Your instructions: Write out the records below from the first line through the line containing "camera: 100 degrees right, 0 degrees up", leaving out any pictures.

Given entries:
- - - - -
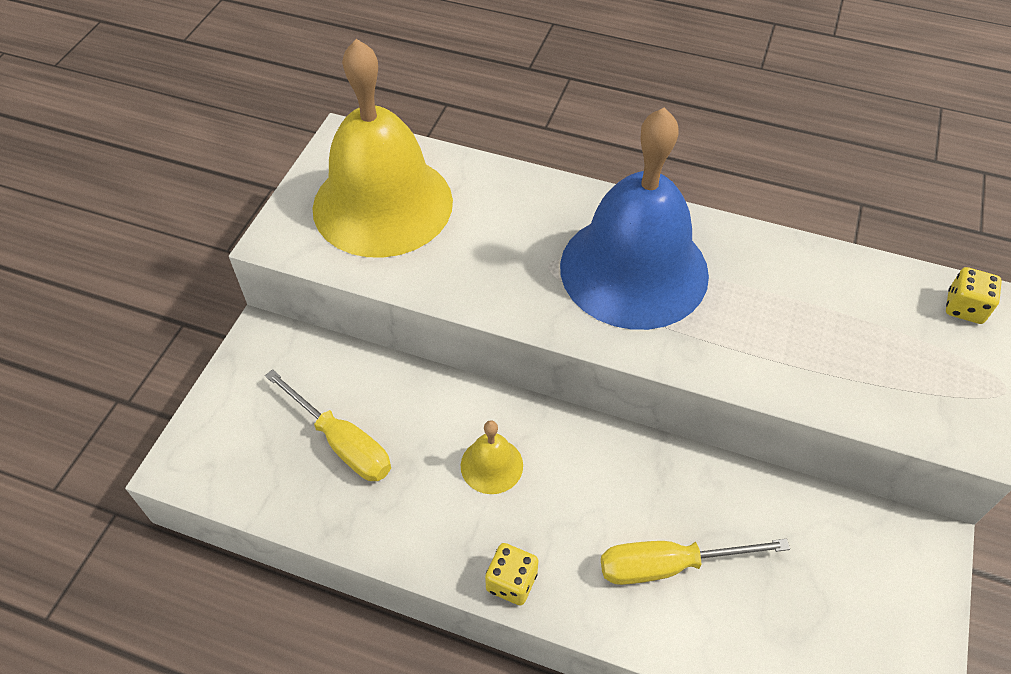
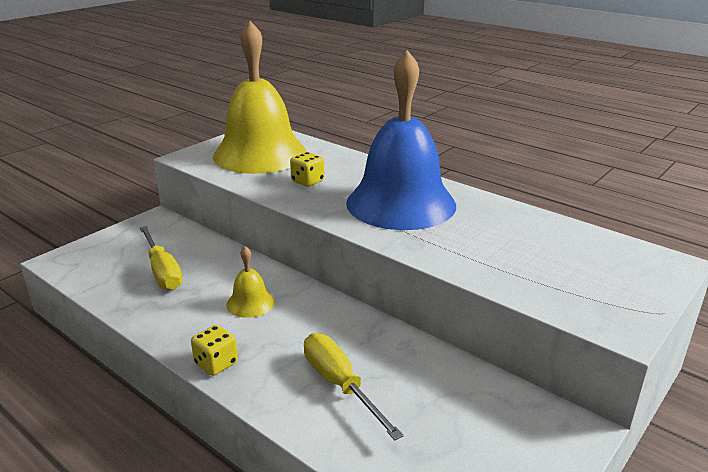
camera: 20 degrees right, 25 degrees down
(668, 565) = (340, 384): yellow screwdriver -> yellow screwdriver turned 45 degrees clockwise
(964, 308) = (654, 263): yellow dice -> yellow dice (307, 181)

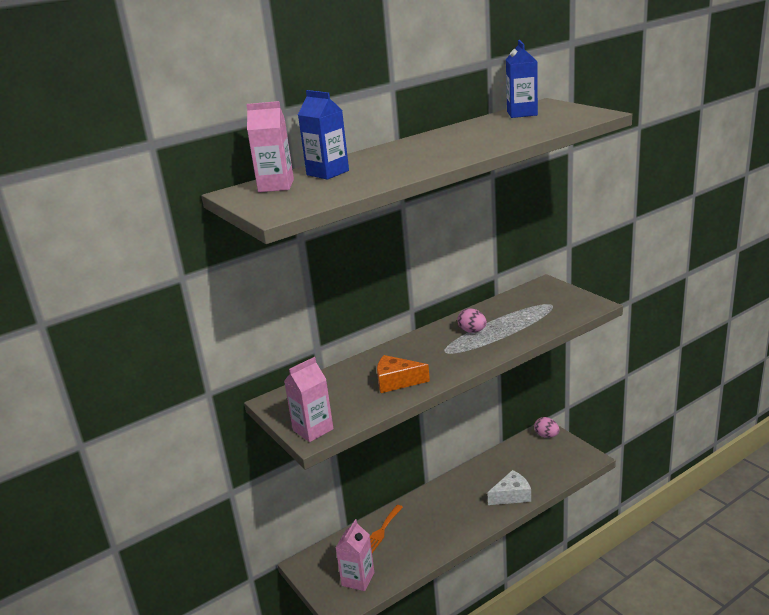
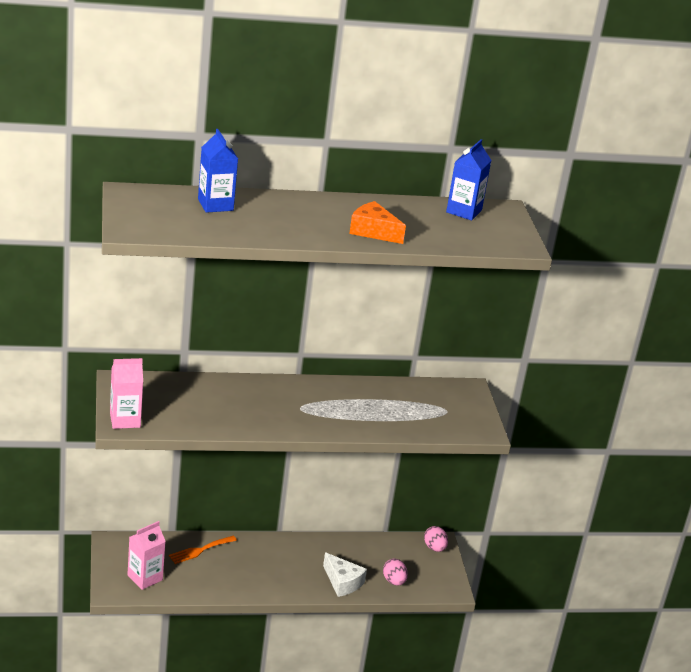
camera: 20 degrees right, 5 degrees up
(276, 186) = (162, 200): pink carton -> none
(396, 382) = (230, 413): orange cheese -> orange cheese (373, 231)
(472, 331) = (345, 400): pink egg -> pink egg (394, 581)
(512, 495) = (343, 582): white cheese -> white cheese turned 45 degrees clockwise

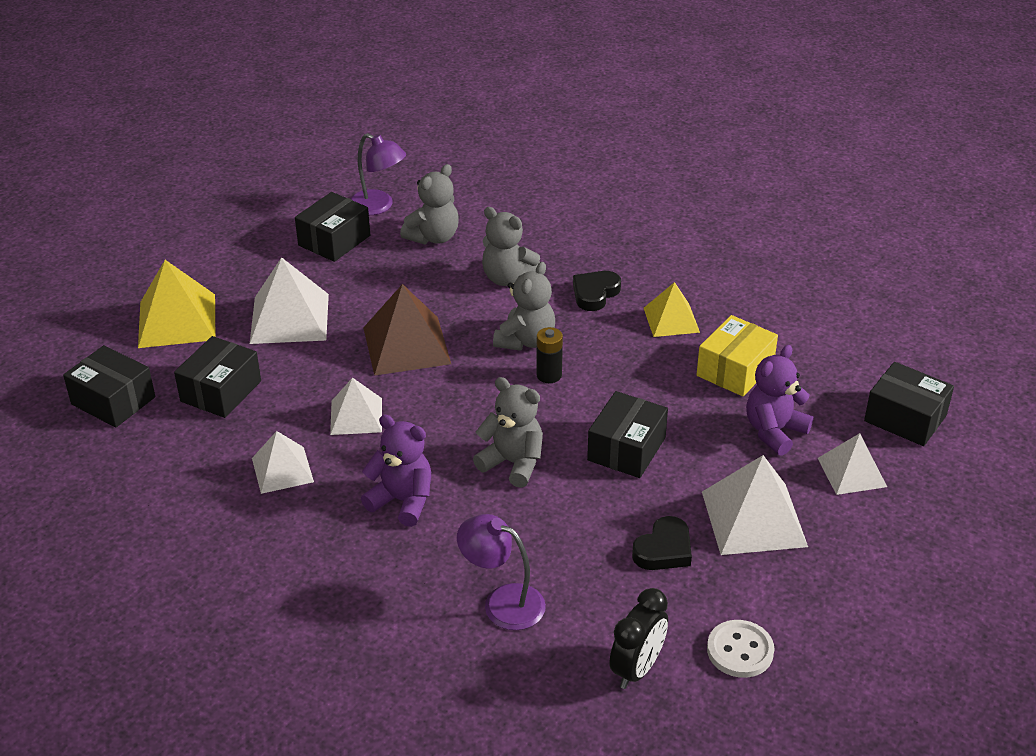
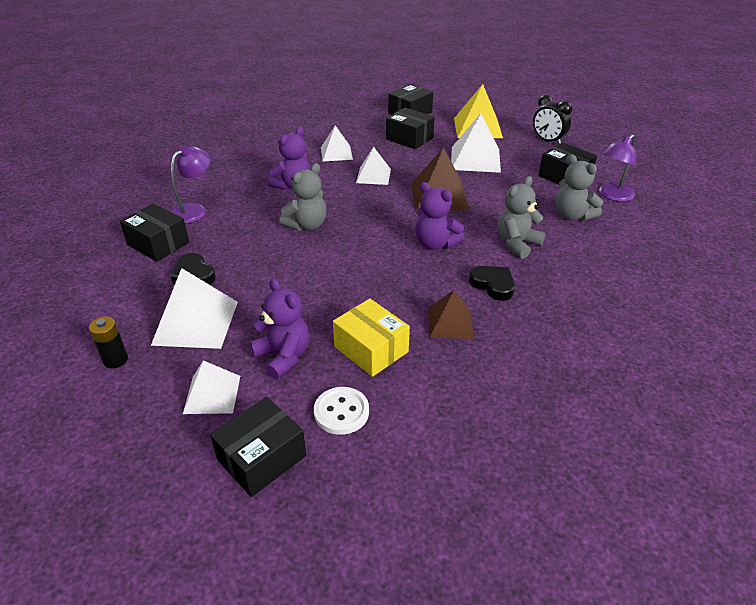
camera: 100 degrees right, 0 degrees up
(526, 340) = (435, 244): grey teddy bear -> purple teddy bear
(549, 375) = (392, 249): black battery -> black battery (115, 360)
(626, 449) = (298, 273): black box -> black box (158, 244)
(637, 669) = (110, 249): black clock -> black clock (548, 141)
(671, 320) = (450, 323): yellow pyramid -> brown pyramid
(740, 650) = (89, 291): white button -> white button (341, 412)

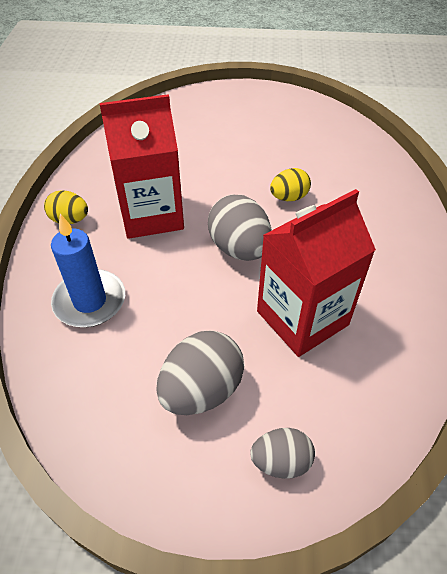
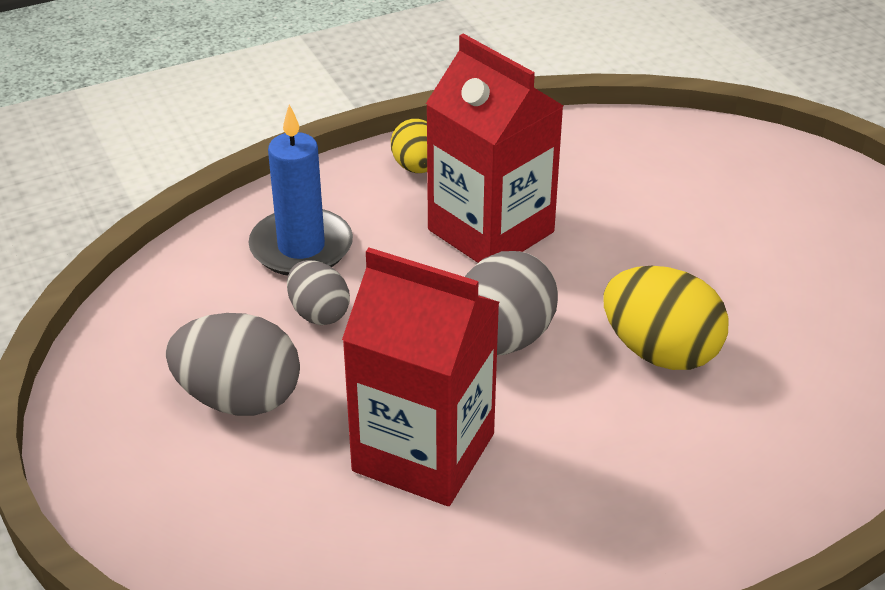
camera: 60 degrees right, 10 degrees down
(281, 461) = (184, 509): grey egg -> grey egg (319, 313)
(289, 197) = (660, 352): yellow egg -> yellow egg, size x1.64

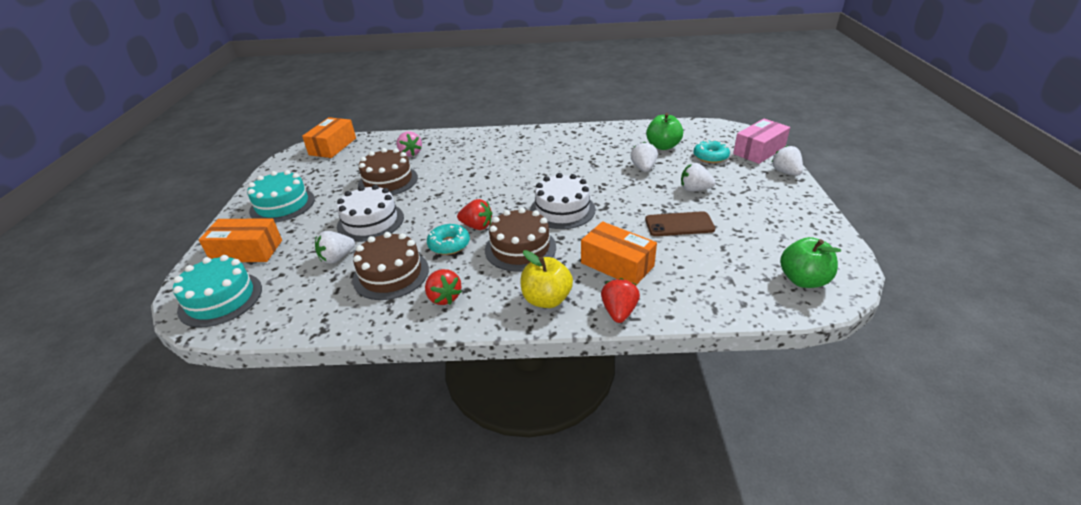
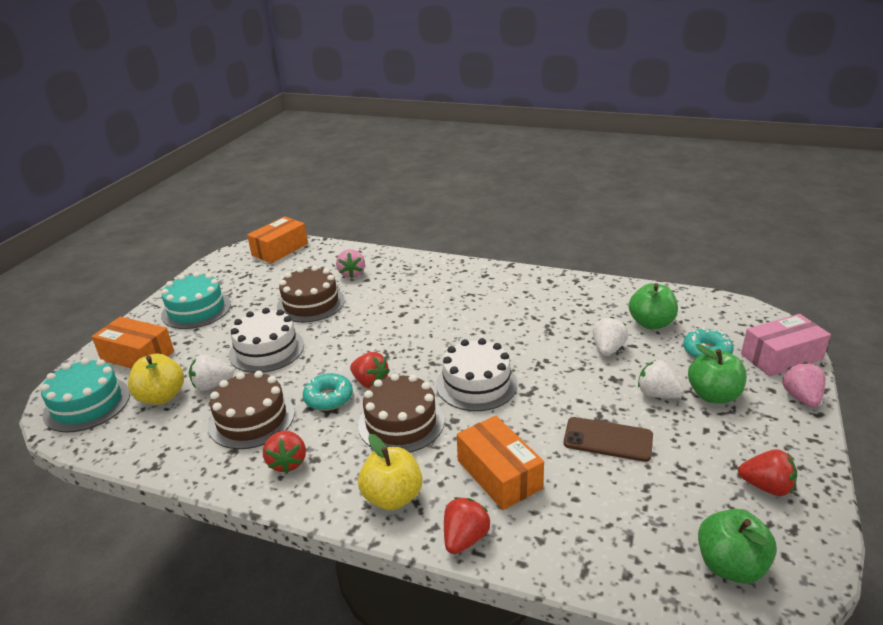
camera: 20 degrees right, 5 degrees down
(293, 277) = (162, 396): none -> yellow apple
(731, 182) = (713, 395): none -> green apple
(785, 172) = (801, 398): white strawberry -> pink strawberry
(796, 229) = (766, 487): none -> red strawberry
- - - - -
Result of this exercise:
camera: 20 degrees right, 25 degrees down
(668, 565) = (340, 384): yellow screwdriver -> yellow screwdriver turned 45 degrees clockwise
(964, 308) = (654, 263): yellow dice -> yellow dice (307, 181)

camera: 20 degrees right, 5 degrees up
(276, 186) = (162, 200): pink carton -> none
(396, 382) = (230, 413): orange cheese -> orange cheese (373, 231)
(472, 331) = (345, 400): pink egg -> pink egg (394, 581)
(512, 495) = (343, 582): white cheese -> white cheese turned 45 degrees clockwise

camera: 100 degrees right, 0 degrees up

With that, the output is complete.